PROBLEM TO SOLVE — Your copy should match the listing word for word, apart from the pictures, which are left out.

DATA RECORDS —
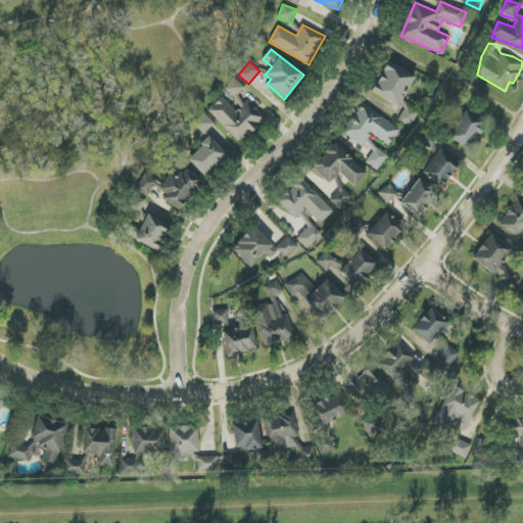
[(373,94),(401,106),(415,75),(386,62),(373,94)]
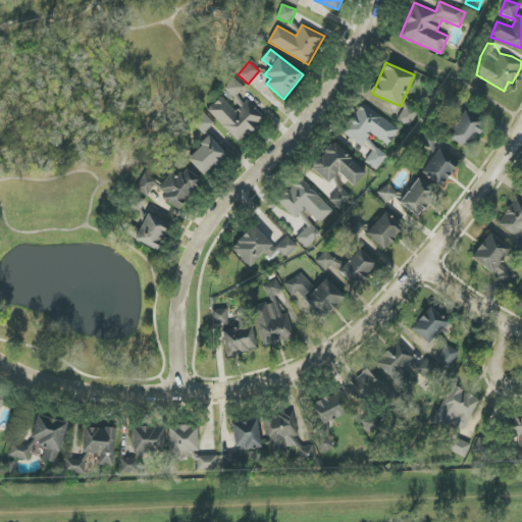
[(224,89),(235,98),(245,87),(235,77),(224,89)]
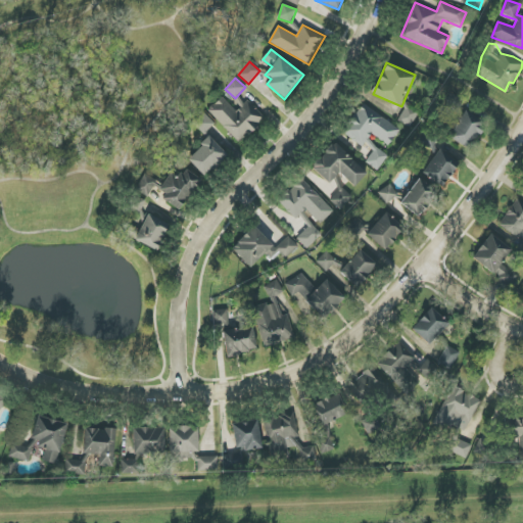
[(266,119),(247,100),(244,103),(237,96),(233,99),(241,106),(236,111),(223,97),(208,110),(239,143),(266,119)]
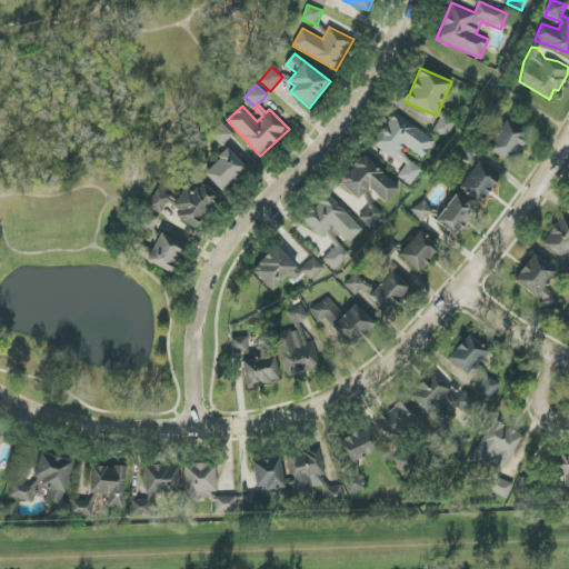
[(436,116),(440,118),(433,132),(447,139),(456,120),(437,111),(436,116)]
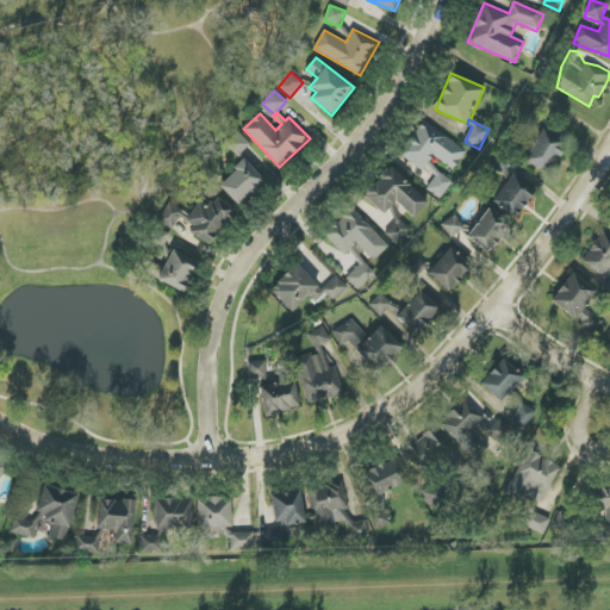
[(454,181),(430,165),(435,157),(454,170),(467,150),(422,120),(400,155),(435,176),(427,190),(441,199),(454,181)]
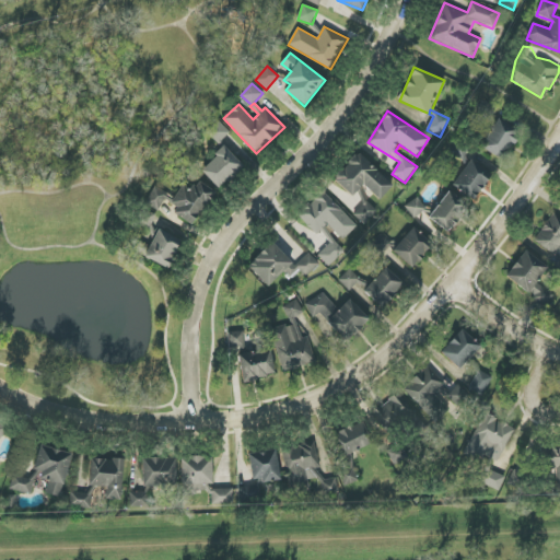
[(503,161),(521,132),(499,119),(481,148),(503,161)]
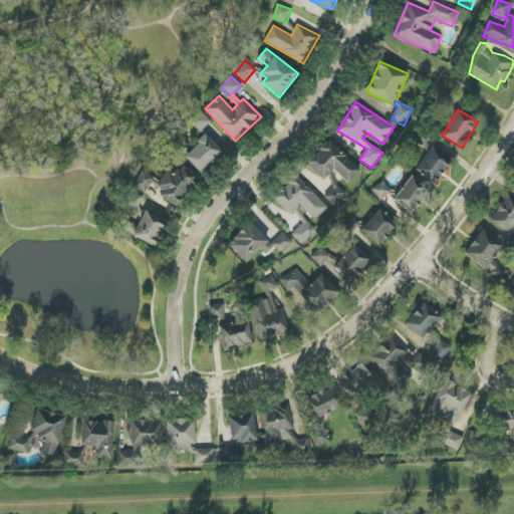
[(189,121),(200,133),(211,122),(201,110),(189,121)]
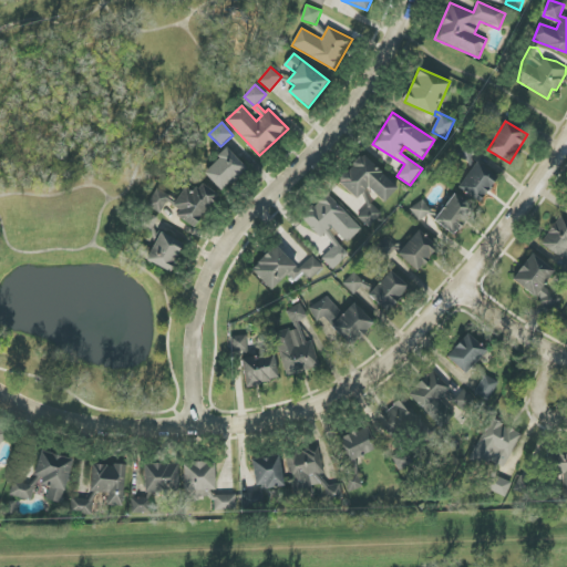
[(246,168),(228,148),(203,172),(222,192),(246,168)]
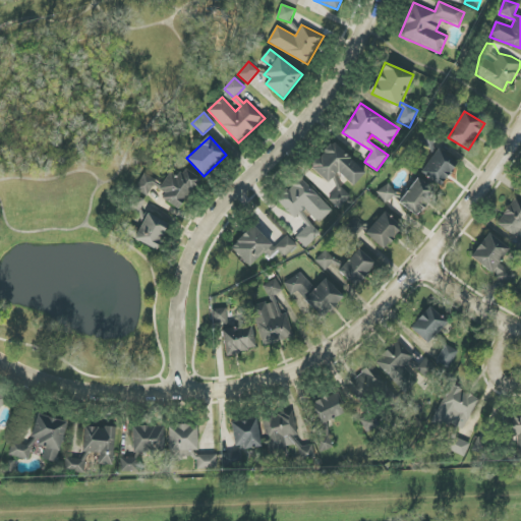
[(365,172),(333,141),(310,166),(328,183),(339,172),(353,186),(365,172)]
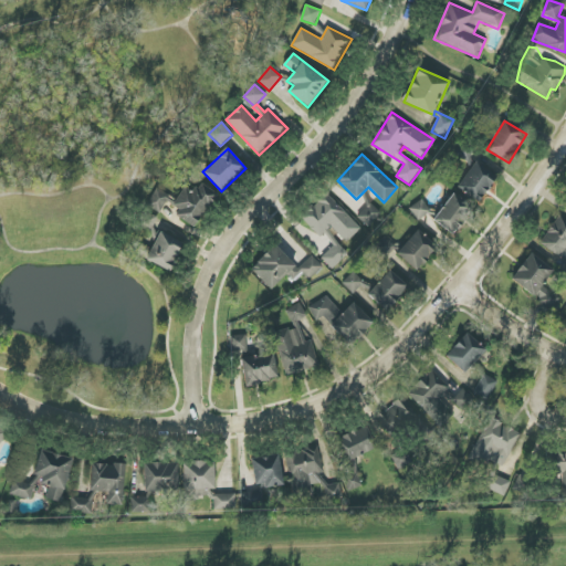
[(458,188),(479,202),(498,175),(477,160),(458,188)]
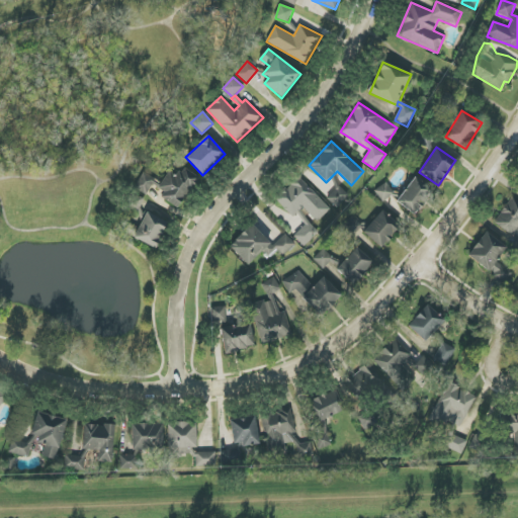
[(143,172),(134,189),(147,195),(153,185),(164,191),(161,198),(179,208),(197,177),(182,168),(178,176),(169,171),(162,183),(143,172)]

ANSWER TO THIS TASK —
[(373,94),(401,106),(415,75),(386,62),(373,94)]
[(224,89),(235,98),(245,87),(235,77),(224,89)]
[(266,119),(247,100),(244,103),(237,96),(233,99),(241,106),(236,111),(223,97),(208,110),(239,143),(266,119)]
[(436,116),(440,118),(433,132),(447,139),(456,120),(437,111),(436,116)]
[(454,181),(430,165),(435,157),(454,170),(467,150),(422,120),(400,155),(435,176),(427,190),(441,199),(454,181)]
[(503,161),(521,132),(499,119),(481,148),(503,161)]
[(189,121),(200,133),(211,122),(201,110),(189,121)]
[(246,168),(228,148),(203,172),(222,192),(246,168)]
[(365,172),(333,141),(310,166),(328,183),(339,172),(353,186),(365,172)]
[(458,188),(479,202),(498,175),(477,160),(458,188)]
[(143,172),(134,189),(147,195),(153,185),(164,191),(161,198),(179,208),(197,177),(182,168),(178,176),(169,171),(162,183),(143,172)]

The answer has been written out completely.